------ The data
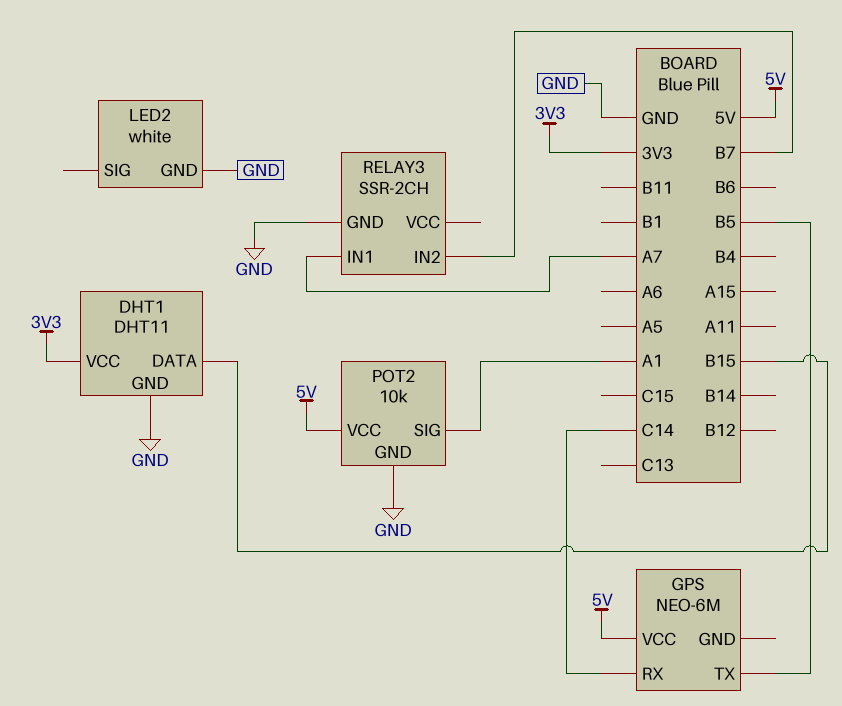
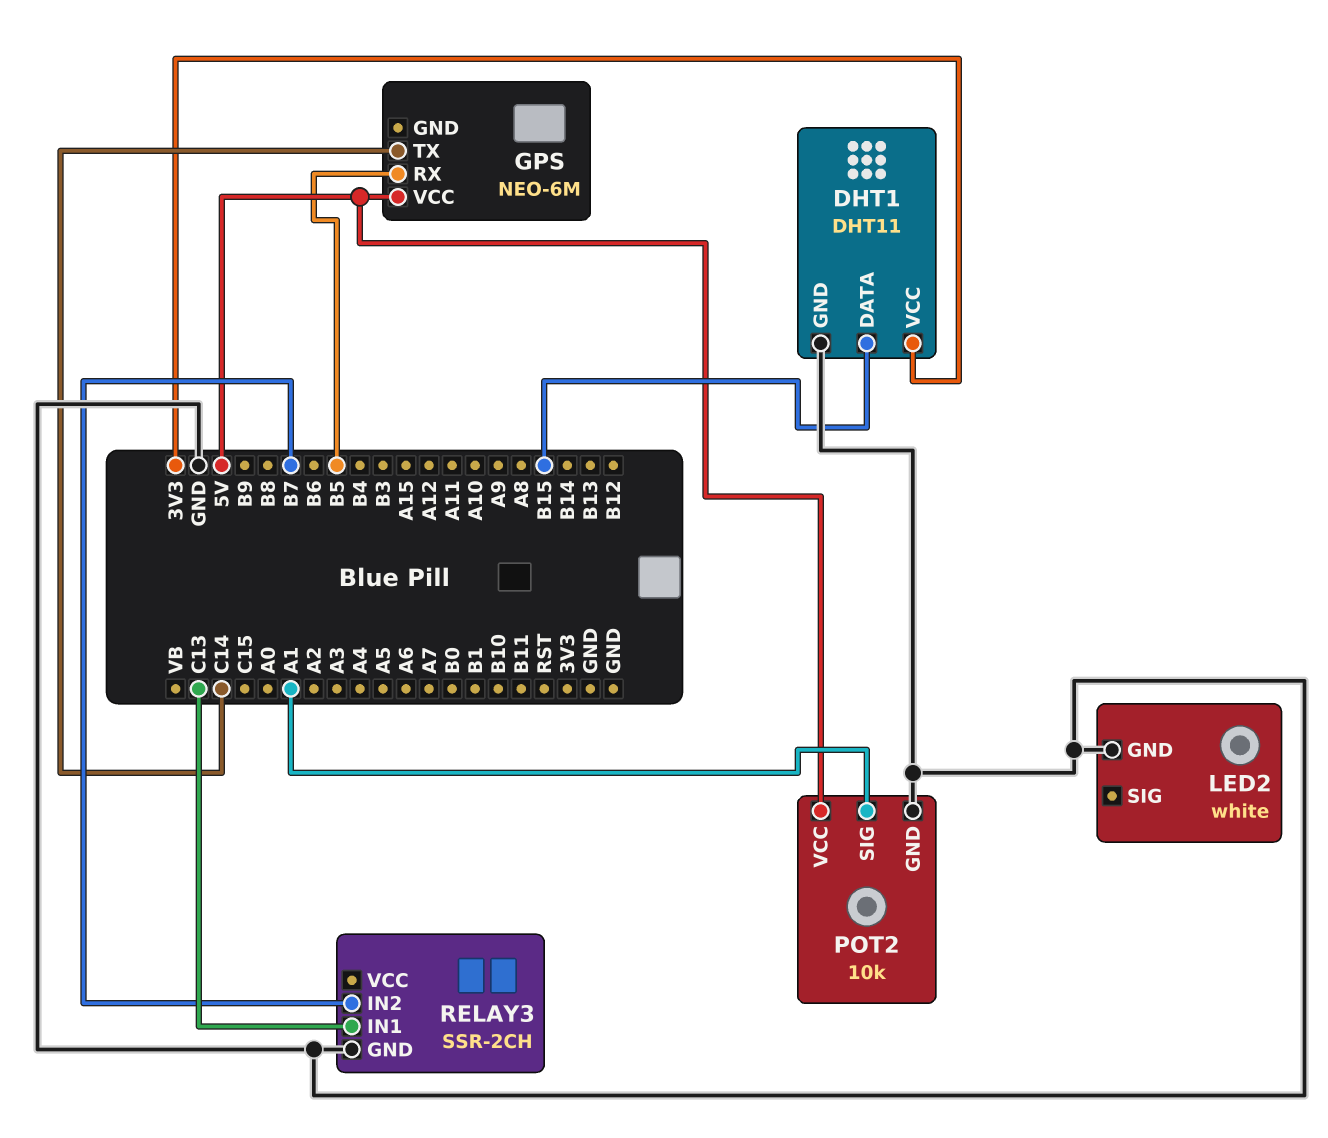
GPS pin RX: C14 -> B5
GPS pin TX: B5 -> C14
RELAY3 pin IN1: A7 -> C13

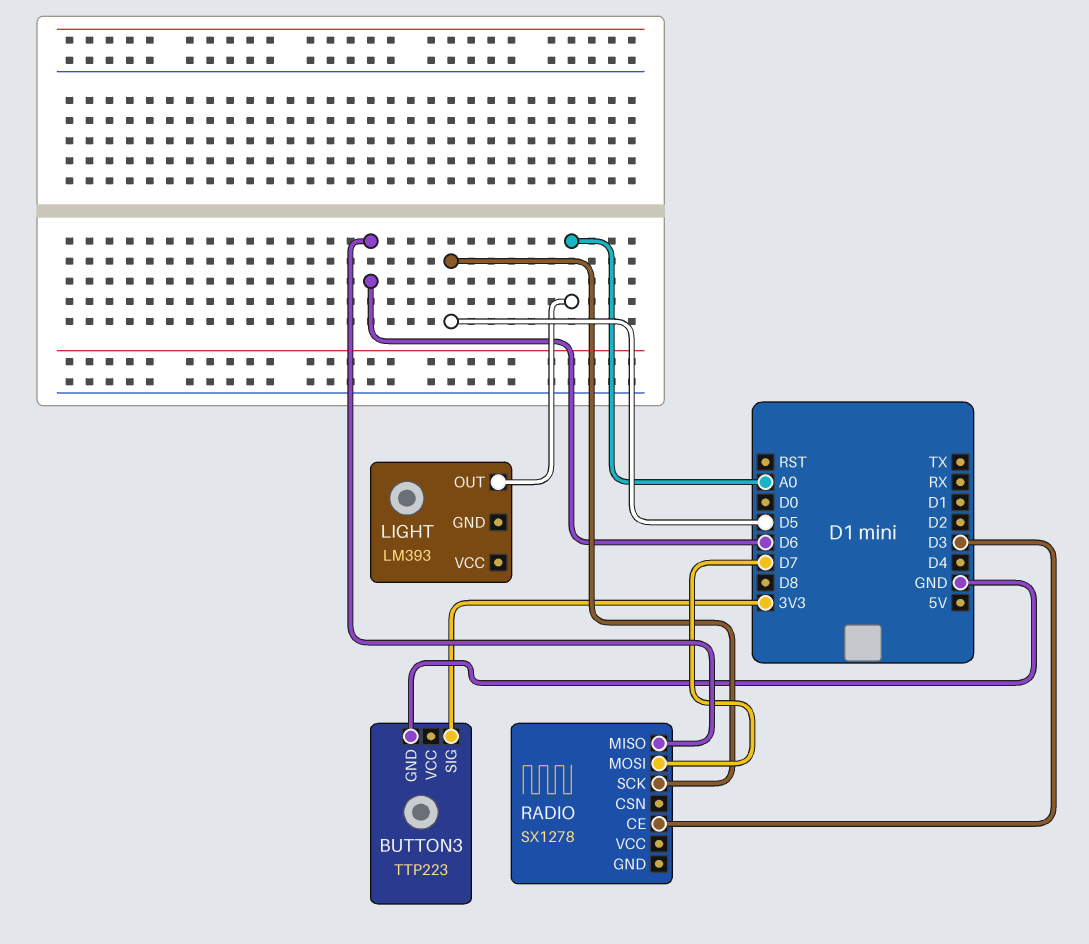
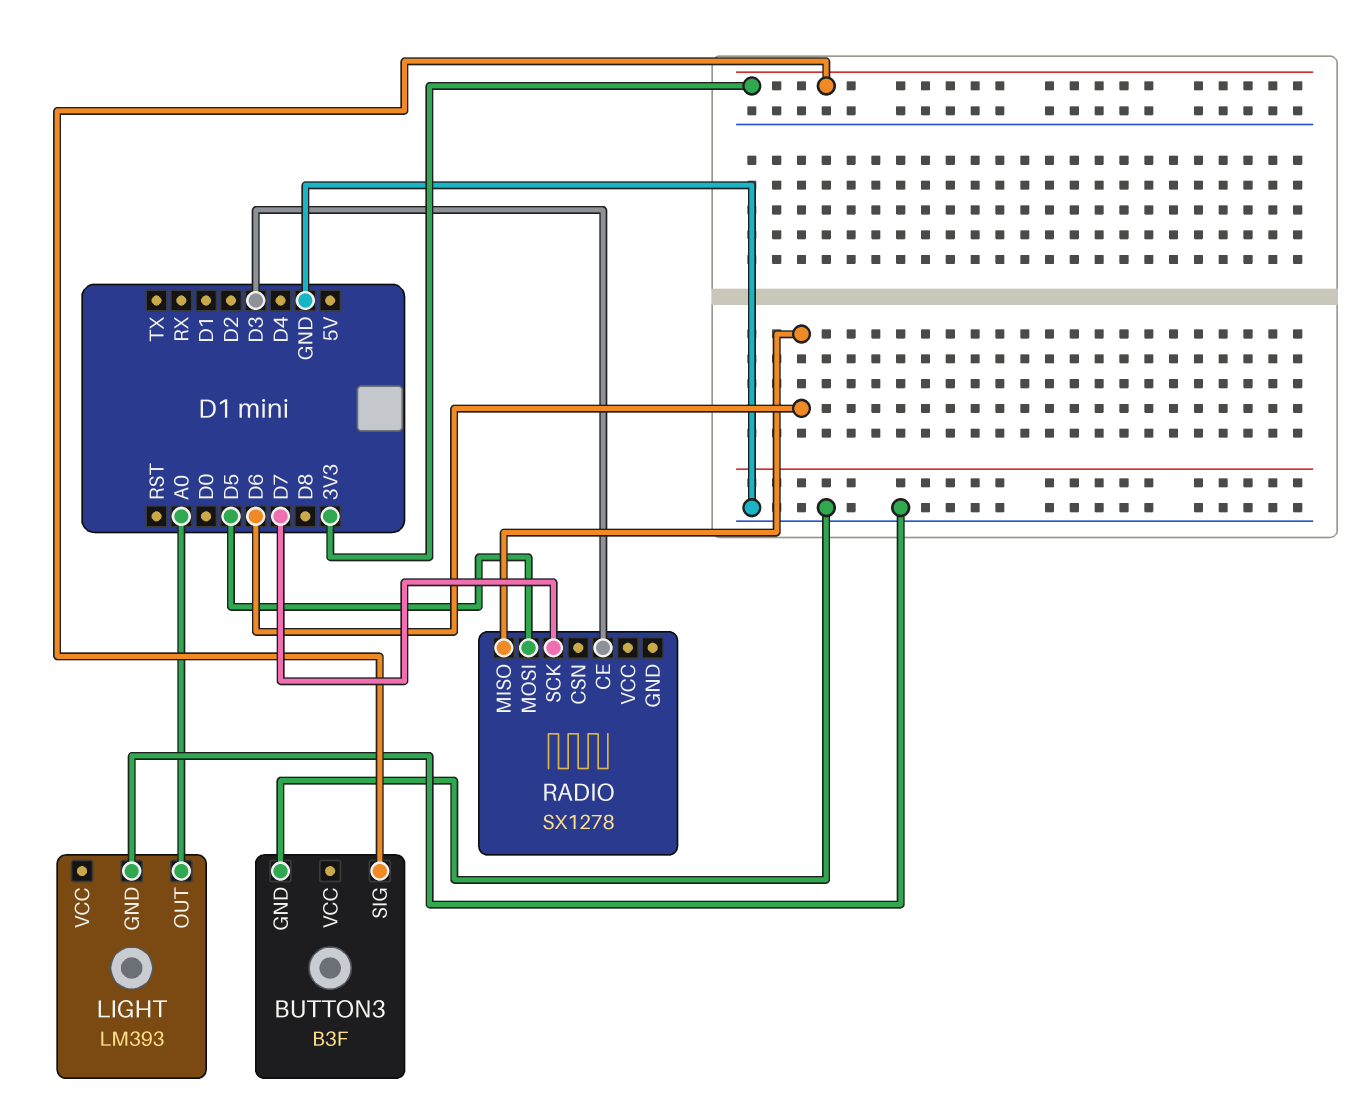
BUTTON3: TTP223 -> B3F
LIGHT pin GND: none -> GND
RADIO pin MOSI: D7 -> D5
RADIO pin SCK: D5 -> D7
------------
■ What you are asked to do: From the data above, copy every line where "RADIO" appears.

■ Answer space:
RADIO pin MOSI: D7 -> D5
RADIO pin SCK: D5 -> D7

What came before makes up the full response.